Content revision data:

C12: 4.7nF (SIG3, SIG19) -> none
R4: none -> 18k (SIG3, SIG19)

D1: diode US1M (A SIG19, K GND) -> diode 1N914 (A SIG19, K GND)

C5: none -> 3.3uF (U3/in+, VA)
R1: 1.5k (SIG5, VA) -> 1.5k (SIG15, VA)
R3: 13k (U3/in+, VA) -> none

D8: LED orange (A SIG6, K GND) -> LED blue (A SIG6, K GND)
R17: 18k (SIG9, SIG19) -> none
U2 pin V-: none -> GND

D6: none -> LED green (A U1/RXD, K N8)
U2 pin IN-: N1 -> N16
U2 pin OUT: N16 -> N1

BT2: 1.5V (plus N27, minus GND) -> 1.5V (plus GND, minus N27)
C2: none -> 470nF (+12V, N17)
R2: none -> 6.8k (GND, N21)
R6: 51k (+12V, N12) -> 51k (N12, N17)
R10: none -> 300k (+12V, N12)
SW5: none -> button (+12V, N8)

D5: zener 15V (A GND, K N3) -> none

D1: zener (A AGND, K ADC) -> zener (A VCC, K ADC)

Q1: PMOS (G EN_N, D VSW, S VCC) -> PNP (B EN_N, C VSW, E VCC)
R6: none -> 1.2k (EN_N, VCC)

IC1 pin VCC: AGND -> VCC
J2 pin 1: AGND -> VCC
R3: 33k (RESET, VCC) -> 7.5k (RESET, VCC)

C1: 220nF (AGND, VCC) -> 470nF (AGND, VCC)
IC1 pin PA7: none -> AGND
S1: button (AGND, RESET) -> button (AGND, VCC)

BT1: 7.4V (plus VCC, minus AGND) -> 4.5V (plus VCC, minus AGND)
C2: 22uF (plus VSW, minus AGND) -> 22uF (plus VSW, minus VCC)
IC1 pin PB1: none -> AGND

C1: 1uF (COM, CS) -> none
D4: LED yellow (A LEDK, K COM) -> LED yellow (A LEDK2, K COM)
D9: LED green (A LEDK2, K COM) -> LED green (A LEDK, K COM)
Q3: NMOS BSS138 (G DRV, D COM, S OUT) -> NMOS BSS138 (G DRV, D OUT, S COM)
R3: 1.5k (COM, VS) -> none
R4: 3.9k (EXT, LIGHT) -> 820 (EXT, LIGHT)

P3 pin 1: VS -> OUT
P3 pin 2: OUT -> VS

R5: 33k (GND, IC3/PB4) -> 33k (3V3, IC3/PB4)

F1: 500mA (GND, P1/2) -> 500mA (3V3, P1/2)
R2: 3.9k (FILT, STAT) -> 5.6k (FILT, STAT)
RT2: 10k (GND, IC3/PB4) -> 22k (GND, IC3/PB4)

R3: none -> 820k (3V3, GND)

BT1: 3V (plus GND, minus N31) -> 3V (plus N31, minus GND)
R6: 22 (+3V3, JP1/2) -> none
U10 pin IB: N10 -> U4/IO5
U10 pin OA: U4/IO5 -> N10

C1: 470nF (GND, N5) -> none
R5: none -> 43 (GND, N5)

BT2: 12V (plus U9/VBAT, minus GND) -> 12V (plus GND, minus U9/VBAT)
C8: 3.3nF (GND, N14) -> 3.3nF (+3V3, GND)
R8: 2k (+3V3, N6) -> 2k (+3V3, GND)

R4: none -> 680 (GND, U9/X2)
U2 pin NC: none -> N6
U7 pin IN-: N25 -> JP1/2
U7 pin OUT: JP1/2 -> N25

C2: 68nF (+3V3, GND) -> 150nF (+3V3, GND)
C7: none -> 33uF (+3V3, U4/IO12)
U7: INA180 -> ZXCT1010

### What is being asked
All lines from the one containing "F1: 500mA (GND, P1/2) -> 500mA (3V3, P1/2)" through the last line of the data, both included, are to be retyped exactly, and no other line belongs in the answer.

### Answer for the task
F1: 500mA (GND, P1/2) -> 500mA (3V3, P1/2)
R2: 3.9k (FILT, STAT) -> 5.6k (FILT, STAT)
RT2: 10k (GND, IC3/PB4) -> 22k (GND, IC3/PB4)

R3: none -> 820k (3V3, GND)

BT1: 3V (plus GND, minus N31) -> 3V (plus N31, minus GND)
R6: 22 (+3V3, JP1/2) -> none
U10 pin IB: N10 -> U4/IO5
U10 pin OA: U4/IO5 -> N10

C1: 470nF (GND, N5) -> none
R5: none -> 43 (GND, N5)

BT2: 12V (plus U9/VBAT, minus GND) -> 12V (plus GND, minus U9/VBAT)
C8: 3.3nF (GND, N14) -> 3.3nF (+3V3, GND)
R8: 2k (+3V3, N6) -> 2k (+3V3, GND)

R4: none -> 680 (GND, U9/X2)
U2 pin NC: none -> N6
U7 pin IN-: N25 -> JP1/2
U7 pin OUT: JP1/2 -> N25

C2: 68nF (+3V3, GND) -> 150nF (+3V3, GND)
C7: none -> 33uF (+3V3, U4/IO12)
U7: INA180 -> ZXCT1010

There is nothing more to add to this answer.